» Entradas apresentadas
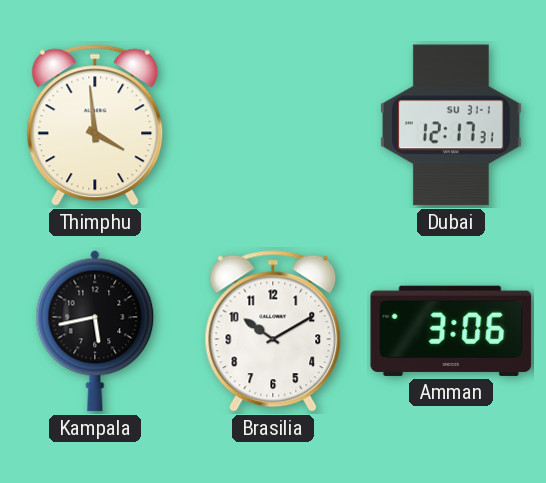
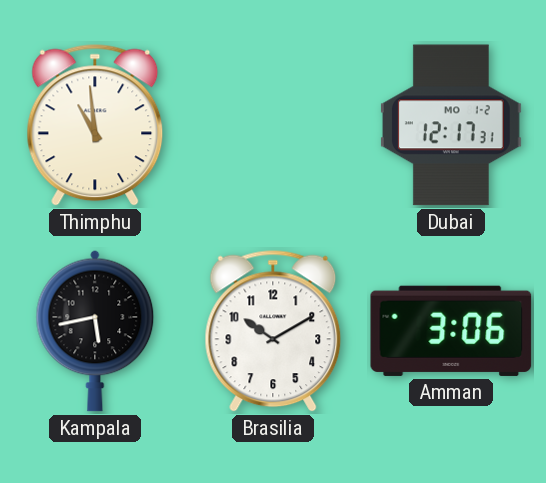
Thimphu: 3:59 -> 10:59
Dubai date: SU 31-1 -> MO 1-2
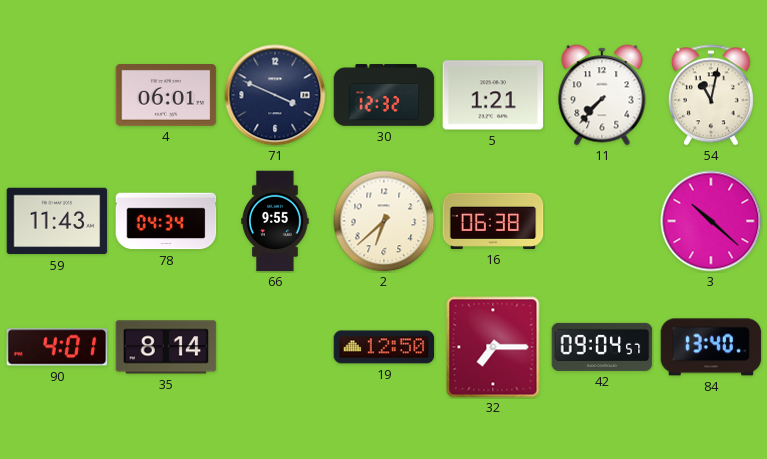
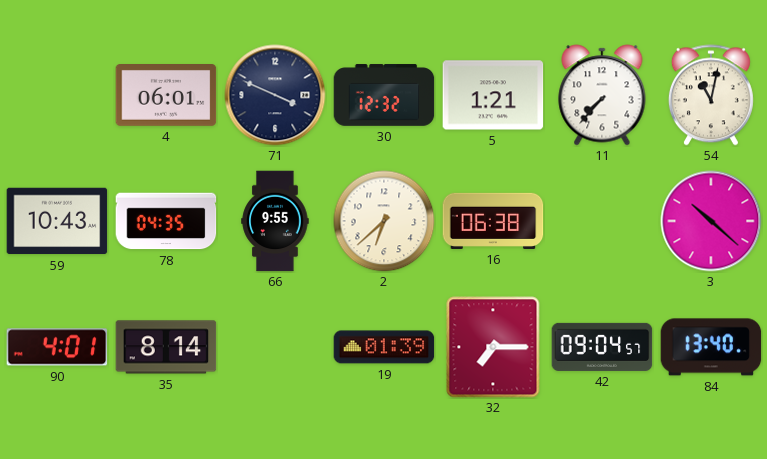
59: 11:43 -> 10:43
78: 04:34 -> 04:35
19: 12:50 -> 01:39
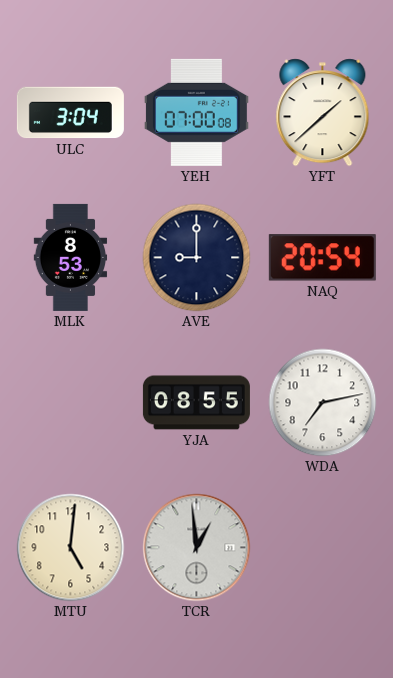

» Tarefa a realizar
Atualize as linhas das entradas acima, substituindo "date" por "data" e mantendo todo o resto inalterado. Omita as imagens na resposta.

» Resultado da tarefa
Thimphu: 3:59 -> 10:59
Dubai data: SU 31-1 -> MO 1-2
59: 11:43 -> 10:43
78: 04:34 -> 04:35
19: 12:50 -> 01:39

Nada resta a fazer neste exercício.